Rewrite the data below with every "counterclockwise" changed to "anticlockwise" and everything else left as it is. Leave the pictures out of your answer.

┌──

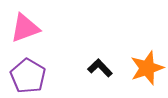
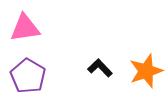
pink triangle: rotated 12 degrees clockwise
orange star: moved 1 px left, 3 px down
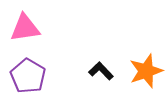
black L-shape: moved 1 px right, 3 px down
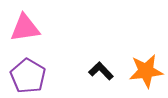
orange star: rotated 12 degrees clockwise
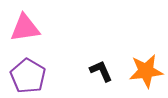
black L-shape: rotated 20 degrees clockwise
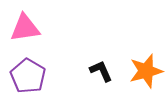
orange star: rotated 8 degrees counterclockwise
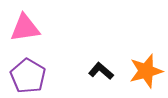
black L-shape: rotated 25 degrees counterclockwise
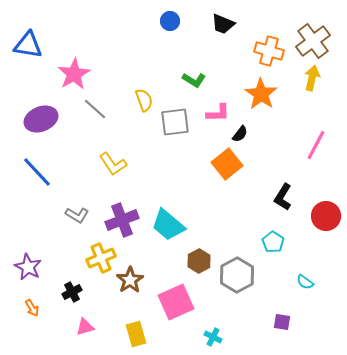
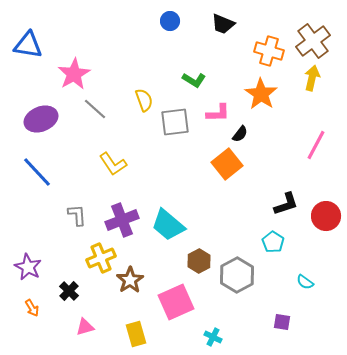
black L-shape: moved 3 px right, 7 px down; rotated 140 degrees counterclockwise
gray L-shape: rotated 125 degrees counterclockwise
black cross: moved 3 px left, 1 px up; rotated 18 degrees counterclockwise
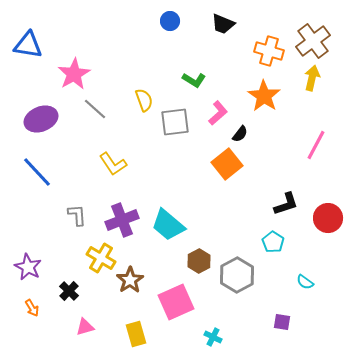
orange star: moved 3 px right, 2 px down
pink L-shape: rotated 40 degrees counterclockwise
red circle: moved 2 px right, 2 px down
yellow cross: rotated 36 degrees counterclockwise
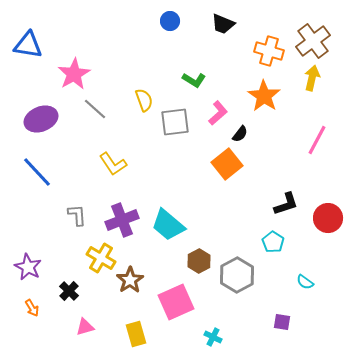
pink line: moved 1 px right, 5 px up
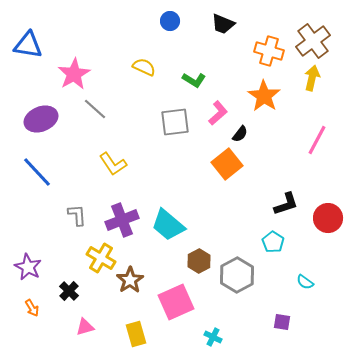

└──

### Result for this exercise
pink triangle: rotated 12 degrees clockwise
orange star: moved 1 px left, 3 px down
black L-shape: moved 1 px right, 3 px down
orange star: rotated 12 degrees clockwise
black L-shape: rotated 20 degrees clockwise
orange star: rotated 8 degrees anticlockwise
black L-shape: rotated 25 degrees anticlockwise
black L-shape: moved 3 px right, 7 px down; rotated 140 degrees anticlockwise
gray L-shape: rotated 125 degrees anticlockwise
black cross: moved 3 px left, 1 px up; rotated 18 degrees anticlockwise
orange star: moved 3 px right, 2 px down
pink L-shape: rotated 40 degrees anticlockwise
red circle: moved 2 px right, 2 px down
yellow cross: rotated 36 degrees anticlockwise
pink line: moved 1 px right, 5 px up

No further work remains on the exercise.